- **YOUR OBJECTIVE**:
Repeat exactly the lines of the entries below from the one with "pink tile B6 level 4 -> pink brick B6 level 4" through the one with "blue brick N14:O14", both ends included, and nothing else.

(Records contained in a dataset)
'''
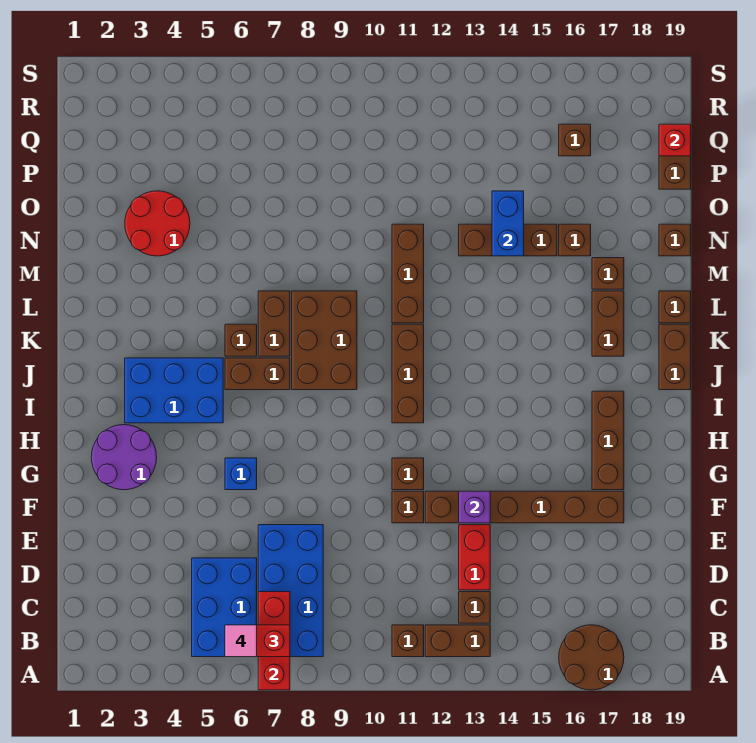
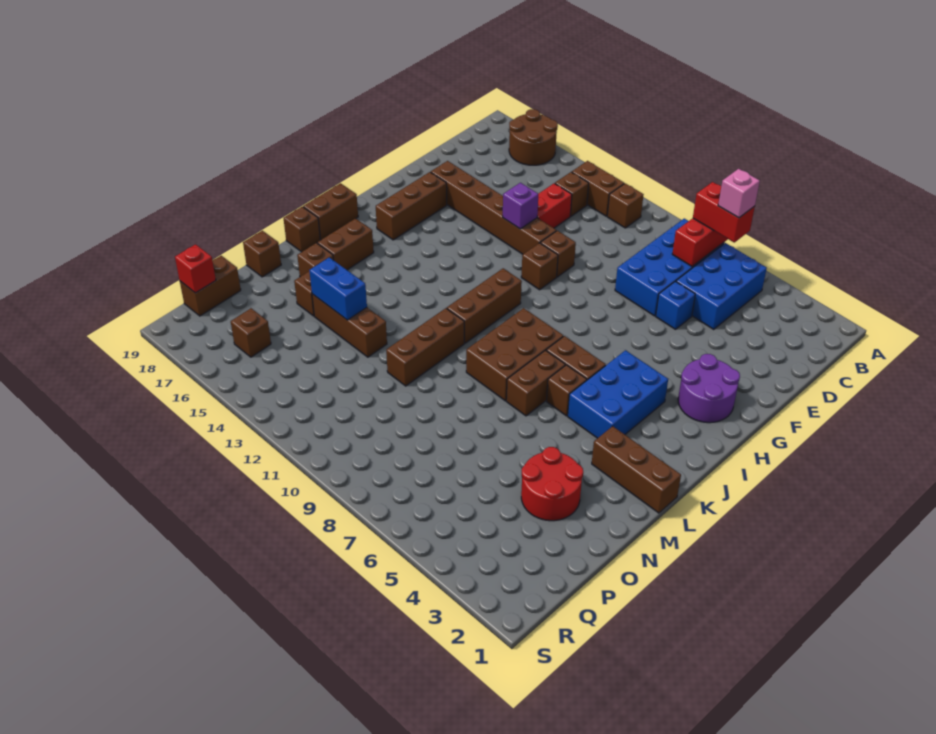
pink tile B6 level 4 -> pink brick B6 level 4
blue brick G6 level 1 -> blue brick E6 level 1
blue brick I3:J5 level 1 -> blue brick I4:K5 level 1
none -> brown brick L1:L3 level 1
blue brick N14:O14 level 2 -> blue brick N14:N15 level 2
'''
'''
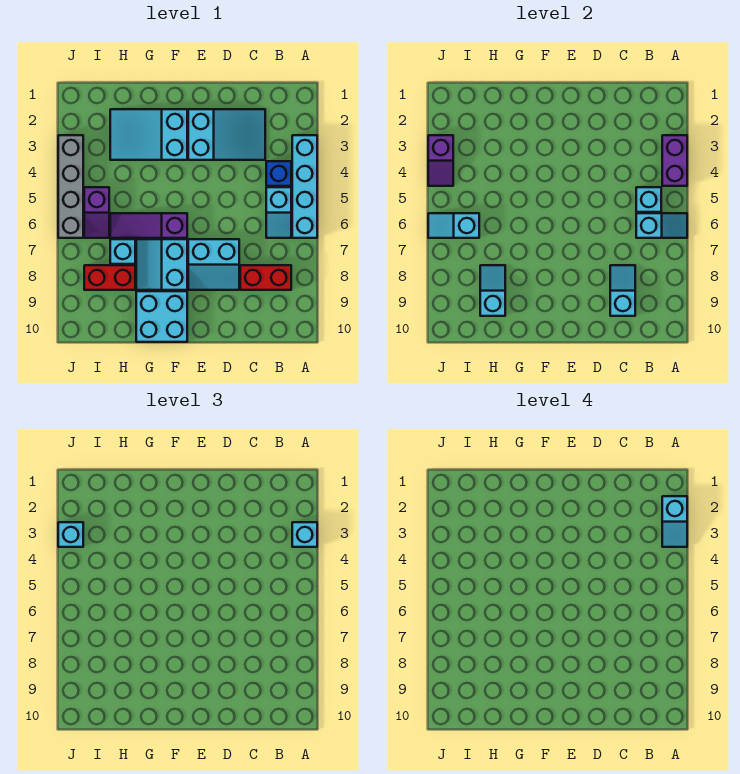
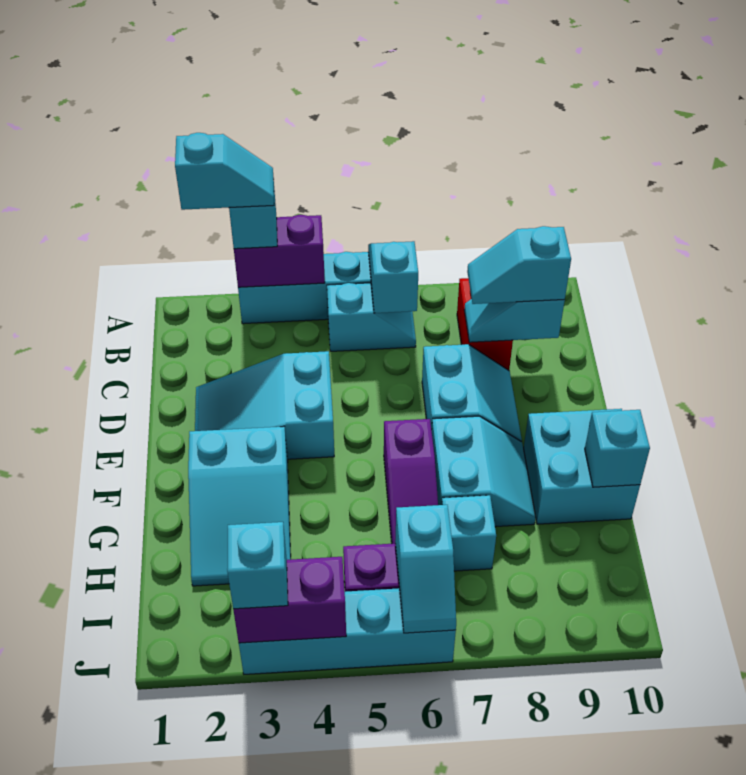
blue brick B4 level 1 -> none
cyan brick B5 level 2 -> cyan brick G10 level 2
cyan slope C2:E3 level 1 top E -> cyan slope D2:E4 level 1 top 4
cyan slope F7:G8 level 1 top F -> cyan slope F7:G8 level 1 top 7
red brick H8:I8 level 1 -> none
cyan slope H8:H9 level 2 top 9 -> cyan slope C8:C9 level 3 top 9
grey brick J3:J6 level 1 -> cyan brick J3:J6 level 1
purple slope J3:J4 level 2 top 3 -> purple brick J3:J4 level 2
'''
- **RESULT OF THIS EXERCISE**:
pink tile B6 level 4 -> pink brick B6 level 4
blue brick G6 level 1 -> blue brick E6 level 1
blue brick I3:J5 level 1 -> blue brick I4:K5 level 1
none -> brown brick L1:L3 level 1
blue brick N14:O14 level 2 -> blue brick N14:N15 level 2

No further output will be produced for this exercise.